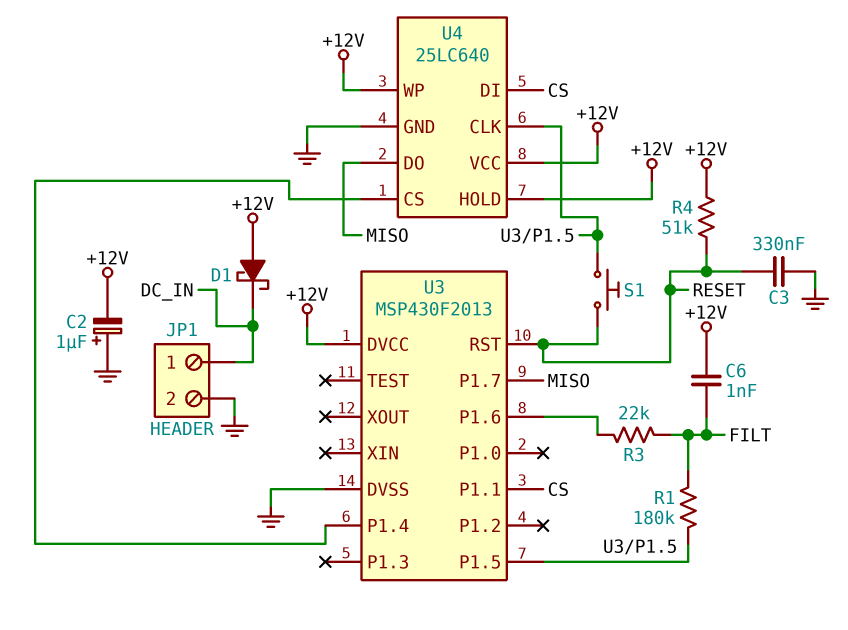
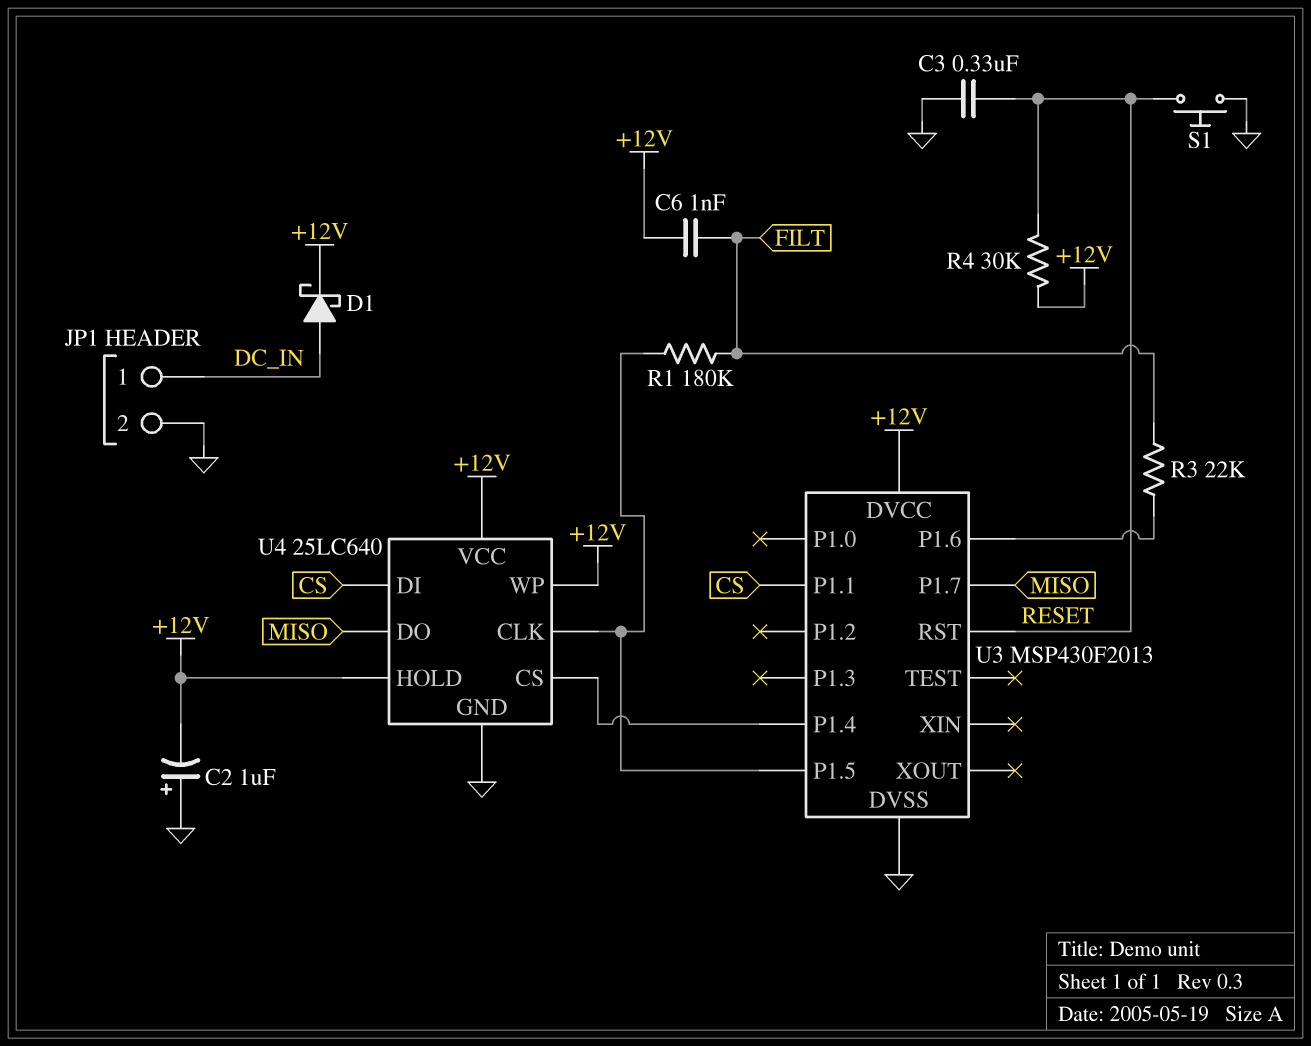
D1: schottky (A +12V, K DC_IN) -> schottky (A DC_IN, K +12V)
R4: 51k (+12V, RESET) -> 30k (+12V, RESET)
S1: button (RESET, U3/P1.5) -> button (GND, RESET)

...

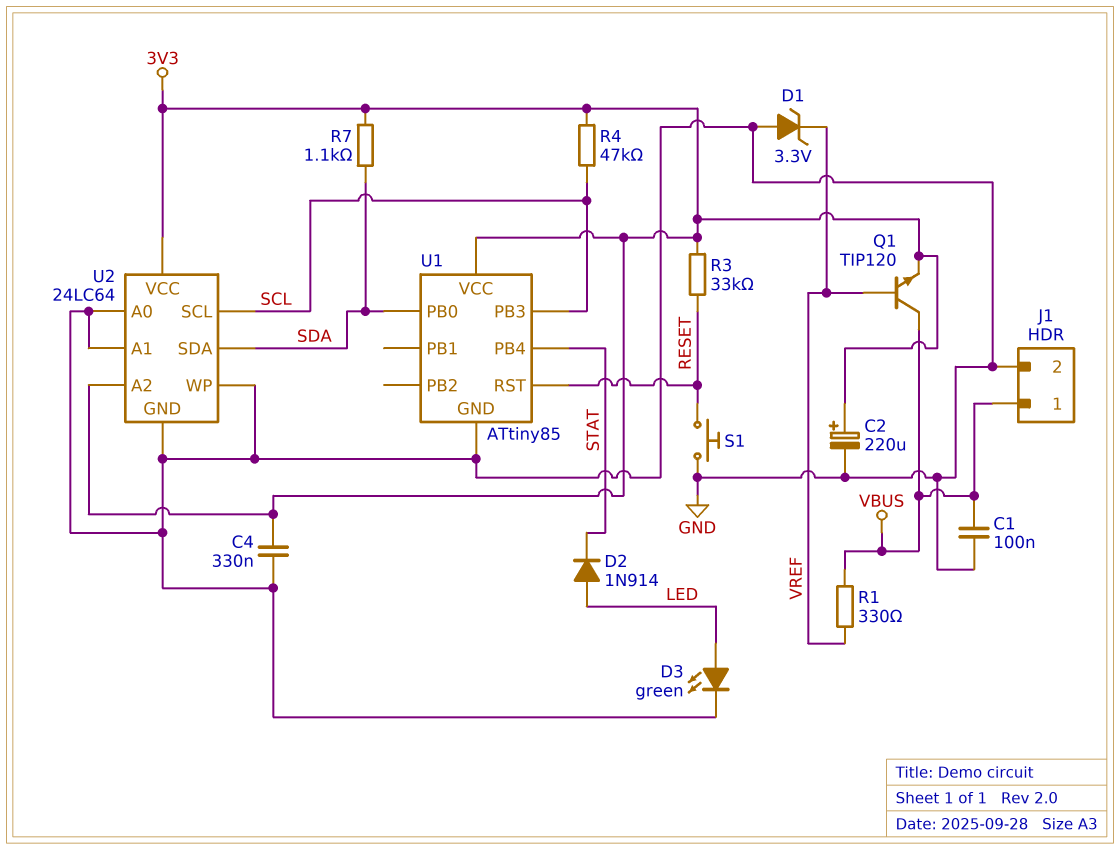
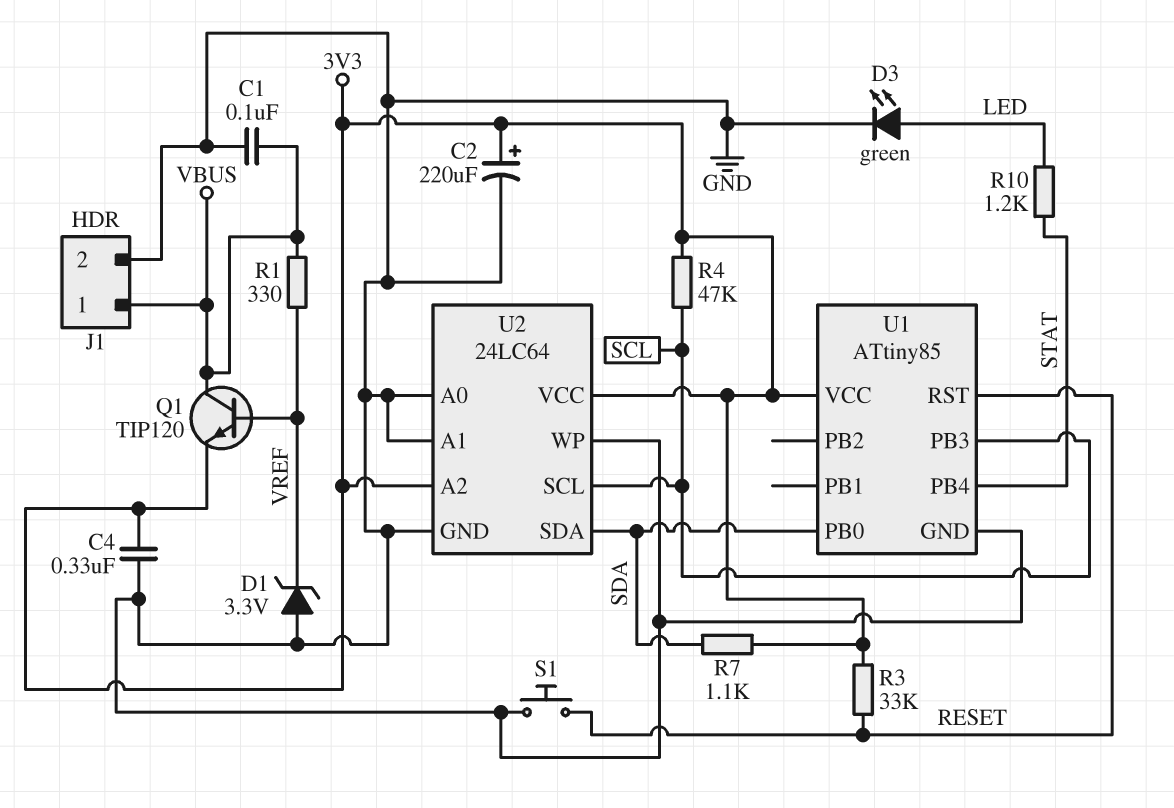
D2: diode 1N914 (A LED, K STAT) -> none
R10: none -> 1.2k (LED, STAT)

==

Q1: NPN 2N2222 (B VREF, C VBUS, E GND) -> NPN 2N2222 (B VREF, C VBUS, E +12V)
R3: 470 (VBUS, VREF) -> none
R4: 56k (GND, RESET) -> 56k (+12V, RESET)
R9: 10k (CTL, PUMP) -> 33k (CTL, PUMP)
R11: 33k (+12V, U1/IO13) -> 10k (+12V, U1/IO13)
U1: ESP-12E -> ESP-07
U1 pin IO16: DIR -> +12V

▶ **TASK PROMPT**
Copy out, exactly and alone, the lines of the entries above between the ones holding "R9: 10k (CTL, PUMP) -> 33k (CTL, PUMP)" and "U1 pin IO16: DIR -> +12V", inclusive.

▶ **WRITTEN ANSWER**
R9: 10k (CTL, PUMP) -> 33k (CTL, PUMP)
R11: 33k (+12V, U1/IO13) -> 10k (+12V, U1/IO13)
U1: ESP-12E -> ESP-07
U1 pin IO16: DIR -> +12V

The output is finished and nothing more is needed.